§ INSTRUCTIONS TO FOLLOW
Count the lines that contain the string "kern" and give only that number.
-- BEGIN DATA ROWS --
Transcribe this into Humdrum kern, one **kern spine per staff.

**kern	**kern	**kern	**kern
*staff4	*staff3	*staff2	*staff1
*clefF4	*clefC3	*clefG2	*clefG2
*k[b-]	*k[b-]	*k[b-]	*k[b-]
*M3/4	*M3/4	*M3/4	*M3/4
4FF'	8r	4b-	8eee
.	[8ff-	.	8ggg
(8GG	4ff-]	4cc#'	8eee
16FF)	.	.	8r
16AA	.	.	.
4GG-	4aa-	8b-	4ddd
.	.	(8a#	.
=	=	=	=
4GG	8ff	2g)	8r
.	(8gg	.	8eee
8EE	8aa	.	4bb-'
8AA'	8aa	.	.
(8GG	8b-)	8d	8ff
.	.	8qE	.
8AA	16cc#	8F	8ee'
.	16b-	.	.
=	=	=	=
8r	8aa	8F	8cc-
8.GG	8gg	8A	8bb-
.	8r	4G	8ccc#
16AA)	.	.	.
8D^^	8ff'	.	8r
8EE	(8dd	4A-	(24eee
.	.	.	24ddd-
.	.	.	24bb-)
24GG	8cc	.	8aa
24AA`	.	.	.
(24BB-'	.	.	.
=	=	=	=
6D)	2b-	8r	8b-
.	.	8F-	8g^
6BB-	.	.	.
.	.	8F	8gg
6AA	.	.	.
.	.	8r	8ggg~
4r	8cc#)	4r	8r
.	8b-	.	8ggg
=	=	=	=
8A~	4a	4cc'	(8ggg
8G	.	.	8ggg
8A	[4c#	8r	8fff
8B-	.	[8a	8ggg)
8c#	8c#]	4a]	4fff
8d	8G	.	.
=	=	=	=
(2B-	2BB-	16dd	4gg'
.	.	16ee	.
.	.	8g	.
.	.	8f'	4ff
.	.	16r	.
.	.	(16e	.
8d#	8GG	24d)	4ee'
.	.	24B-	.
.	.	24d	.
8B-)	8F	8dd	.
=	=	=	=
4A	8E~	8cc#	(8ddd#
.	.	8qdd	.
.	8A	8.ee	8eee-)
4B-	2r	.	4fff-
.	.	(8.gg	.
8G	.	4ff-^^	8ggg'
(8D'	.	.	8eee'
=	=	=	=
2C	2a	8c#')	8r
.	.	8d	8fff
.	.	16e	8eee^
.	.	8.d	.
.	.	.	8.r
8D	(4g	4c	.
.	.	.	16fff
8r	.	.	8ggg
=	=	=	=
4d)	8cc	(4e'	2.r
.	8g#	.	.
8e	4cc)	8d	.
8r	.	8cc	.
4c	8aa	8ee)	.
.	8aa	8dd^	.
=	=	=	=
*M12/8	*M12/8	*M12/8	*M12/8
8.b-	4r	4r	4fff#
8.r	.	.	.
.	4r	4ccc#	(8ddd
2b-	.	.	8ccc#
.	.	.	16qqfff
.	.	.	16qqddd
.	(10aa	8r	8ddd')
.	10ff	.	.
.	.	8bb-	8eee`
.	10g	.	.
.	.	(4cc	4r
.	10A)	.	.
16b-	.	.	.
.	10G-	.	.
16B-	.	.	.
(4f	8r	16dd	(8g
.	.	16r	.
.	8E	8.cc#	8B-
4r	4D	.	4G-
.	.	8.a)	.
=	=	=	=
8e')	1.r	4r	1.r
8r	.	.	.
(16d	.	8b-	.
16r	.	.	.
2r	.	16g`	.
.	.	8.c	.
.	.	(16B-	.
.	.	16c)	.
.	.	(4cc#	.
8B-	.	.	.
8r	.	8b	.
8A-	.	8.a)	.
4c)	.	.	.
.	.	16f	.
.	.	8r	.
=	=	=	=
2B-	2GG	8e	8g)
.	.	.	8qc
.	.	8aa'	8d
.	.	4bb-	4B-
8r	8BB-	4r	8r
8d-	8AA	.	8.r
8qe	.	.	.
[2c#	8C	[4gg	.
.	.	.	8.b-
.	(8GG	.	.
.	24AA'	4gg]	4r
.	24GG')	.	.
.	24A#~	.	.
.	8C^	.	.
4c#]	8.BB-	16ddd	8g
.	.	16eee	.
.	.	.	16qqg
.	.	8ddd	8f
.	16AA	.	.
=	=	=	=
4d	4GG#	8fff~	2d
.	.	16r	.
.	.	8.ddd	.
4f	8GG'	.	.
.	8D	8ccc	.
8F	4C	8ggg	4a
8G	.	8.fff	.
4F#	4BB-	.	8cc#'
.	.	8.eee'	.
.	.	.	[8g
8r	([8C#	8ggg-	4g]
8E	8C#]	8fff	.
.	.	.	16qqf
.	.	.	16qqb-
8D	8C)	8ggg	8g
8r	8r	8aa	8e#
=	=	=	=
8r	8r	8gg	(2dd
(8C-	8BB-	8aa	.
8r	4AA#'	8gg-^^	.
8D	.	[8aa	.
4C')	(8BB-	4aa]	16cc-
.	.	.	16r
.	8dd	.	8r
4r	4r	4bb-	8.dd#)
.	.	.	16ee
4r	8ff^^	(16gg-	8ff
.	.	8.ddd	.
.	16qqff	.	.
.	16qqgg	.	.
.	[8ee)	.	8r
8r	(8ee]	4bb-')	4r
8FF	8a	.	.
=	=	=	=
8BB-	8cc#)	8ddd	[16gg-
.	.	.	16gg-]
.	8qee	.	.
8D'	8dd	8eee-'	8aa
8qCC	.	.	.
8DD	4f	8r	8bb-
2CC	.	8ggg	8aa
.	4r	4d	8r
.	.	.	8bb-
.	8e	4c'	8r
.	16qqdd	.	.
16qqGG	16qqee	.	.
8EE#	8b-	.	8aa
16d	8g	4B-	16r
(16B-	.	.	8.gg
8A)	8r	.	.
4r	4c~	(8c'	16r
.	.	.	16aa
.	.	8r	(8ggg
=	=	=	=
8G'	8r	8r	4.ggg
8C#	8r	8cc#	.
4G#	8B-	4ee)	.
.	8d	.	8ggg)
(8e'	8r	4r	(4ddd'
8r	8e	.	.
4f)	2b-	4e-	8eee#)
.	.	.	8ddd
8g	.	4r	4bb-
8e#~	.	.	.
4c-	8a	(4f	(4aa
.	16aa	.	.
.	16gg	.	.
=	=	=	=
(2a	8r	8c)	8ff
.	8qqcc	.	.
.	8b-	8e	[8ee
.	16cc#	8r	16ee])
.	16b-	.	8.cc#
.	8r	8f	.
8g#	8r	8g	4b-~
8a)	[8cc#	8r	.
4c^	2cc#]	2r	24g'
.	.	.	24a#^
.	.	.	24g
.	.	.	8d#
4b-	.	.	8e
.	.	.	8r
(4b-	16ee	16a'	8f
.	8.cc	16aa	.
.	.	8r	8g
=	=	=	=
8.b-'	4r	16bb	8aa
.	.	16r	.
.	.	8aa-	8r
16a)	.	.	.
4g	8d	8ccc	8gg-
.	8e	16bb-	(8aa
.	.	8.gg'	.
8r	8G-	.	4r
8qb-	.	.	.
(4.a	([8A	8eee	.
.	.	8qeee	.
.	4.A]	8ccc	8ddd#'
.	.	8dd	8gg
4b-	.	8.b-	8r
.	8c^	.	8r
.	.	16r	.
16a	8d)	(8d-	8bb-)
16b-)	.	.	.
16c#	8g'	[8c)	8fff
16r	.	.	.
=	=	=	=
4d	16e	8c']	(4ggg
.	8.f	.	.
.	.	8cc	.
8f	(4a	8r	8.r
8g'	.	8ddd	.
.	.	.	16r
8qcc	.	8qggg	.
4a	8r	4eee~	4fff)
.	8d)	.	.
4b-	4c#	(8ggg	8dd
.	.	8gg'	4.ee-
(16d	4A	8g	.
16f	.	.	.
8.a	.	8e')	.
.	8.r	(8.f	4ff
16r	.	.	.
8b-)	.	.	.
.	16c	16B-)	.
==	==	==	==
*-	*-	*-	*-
-- END DATA ROWS --
§ THE OUTPUT
2